[Opening Material for the task section]

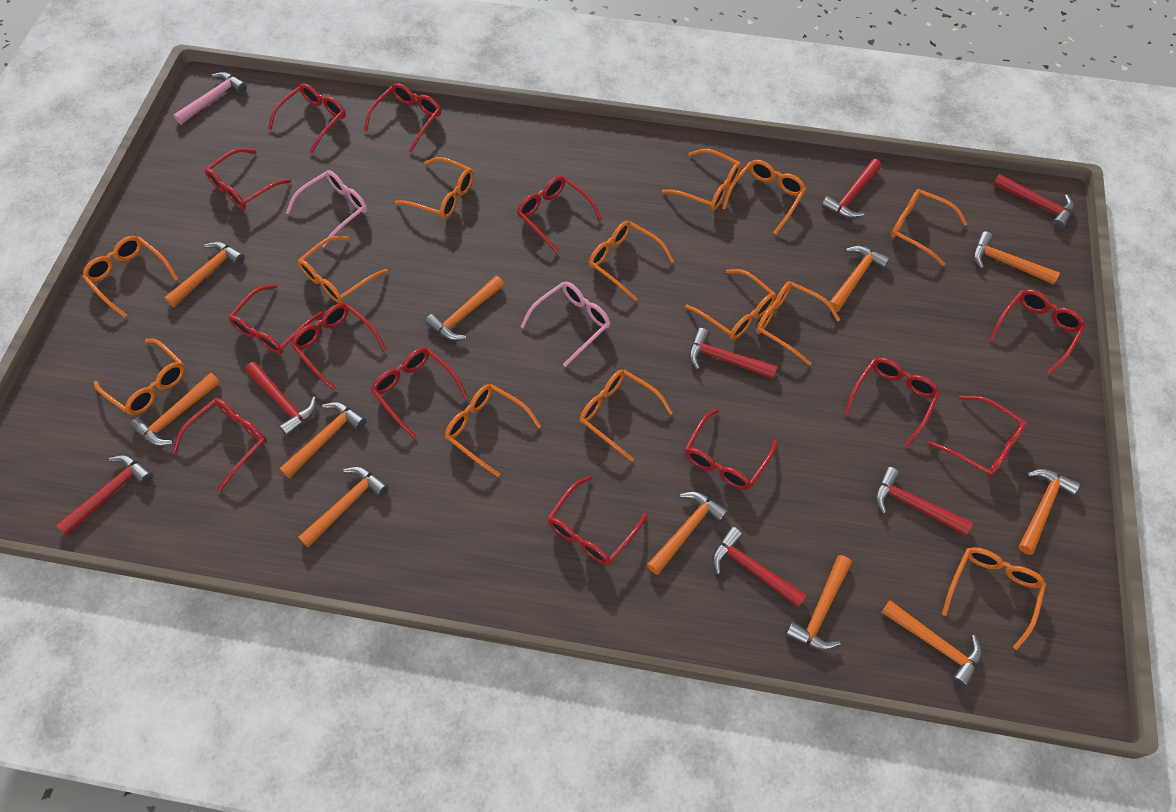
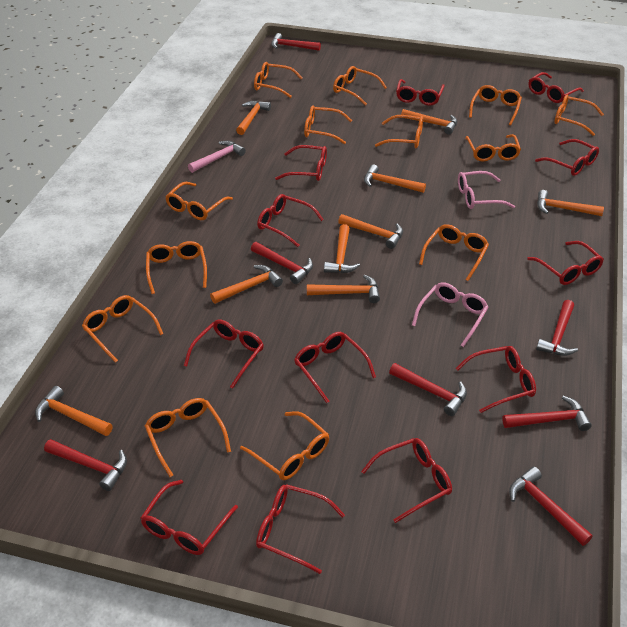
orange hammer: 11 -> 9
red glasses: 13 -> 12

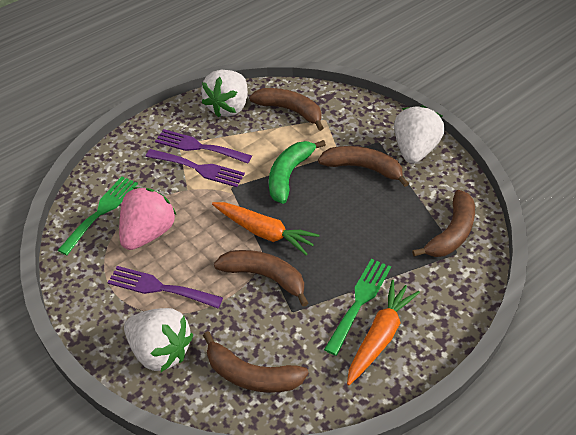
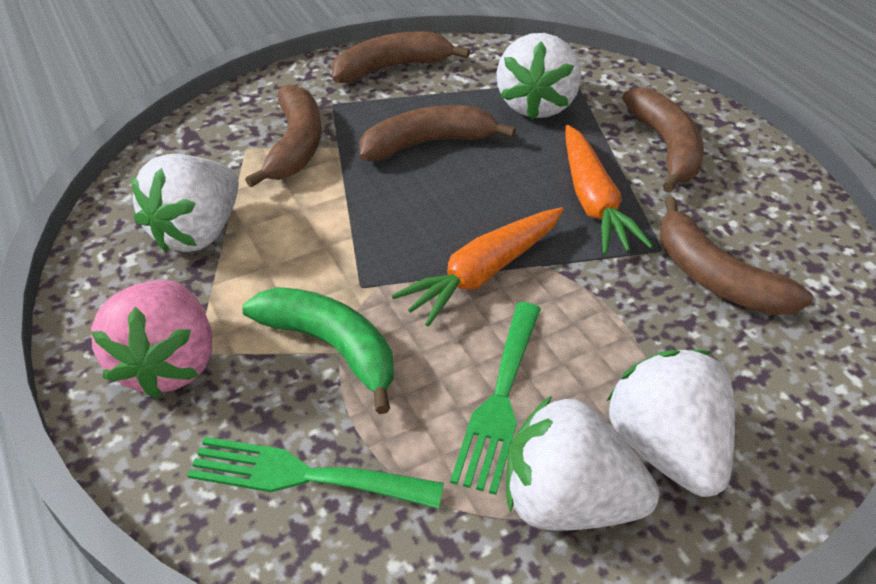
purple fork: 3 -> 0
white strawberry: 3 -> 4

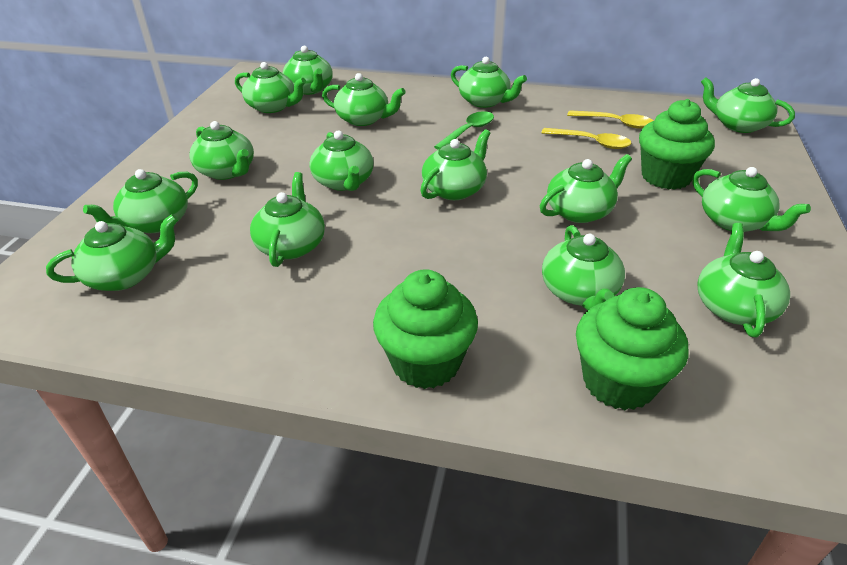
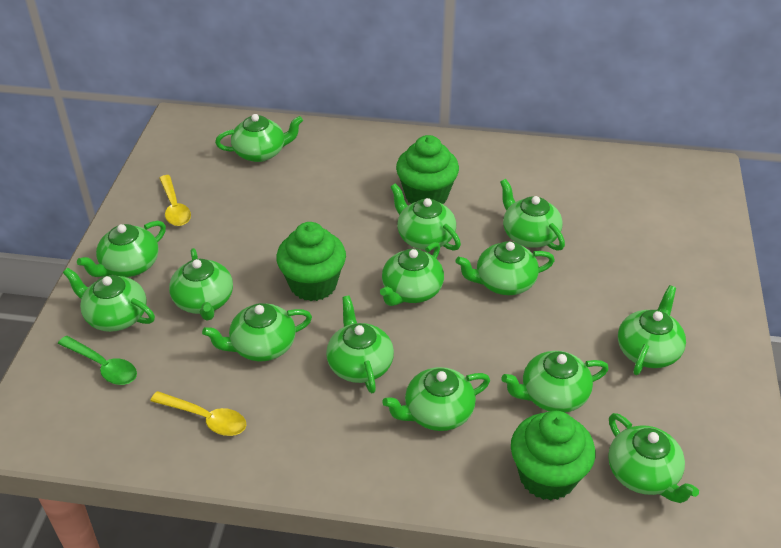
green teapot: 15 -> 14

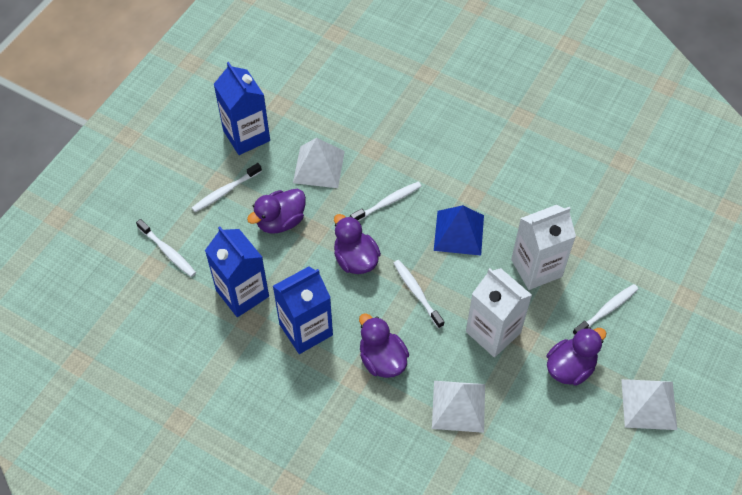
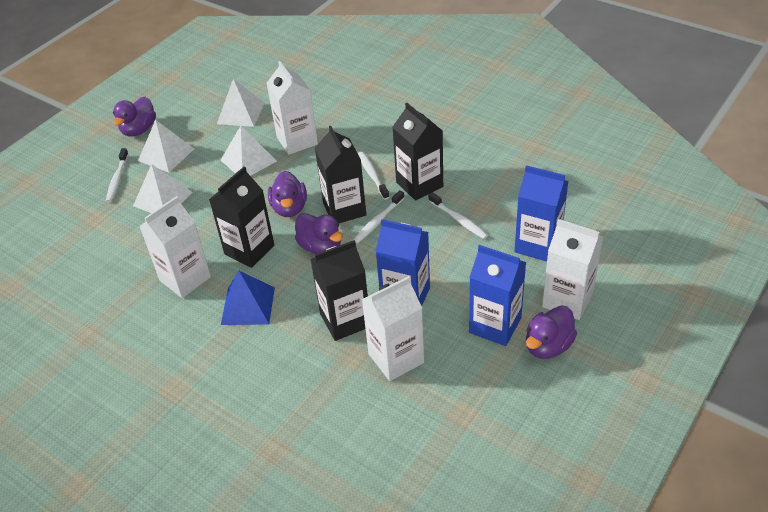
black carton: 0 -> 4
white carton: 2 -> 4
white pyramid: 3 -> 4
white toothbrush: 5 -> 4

[Closing Material for the task section]

▶ **The task**: The required result is an exact copy of the lines from the line containing "red glasses: 13 -> 12" through the end of the entries, with every picture left out.

▶ **Exercise result**:
red glasses: 13 -> 12

purple fork: 3 -> 0
white strawberry: 3 -> 4

green teapot: 15 -> 14

black carton: 0 -> 4
white carton: 2 -> 4
white pyramid: 3 -> 4
white toothbrush: 5 -> 4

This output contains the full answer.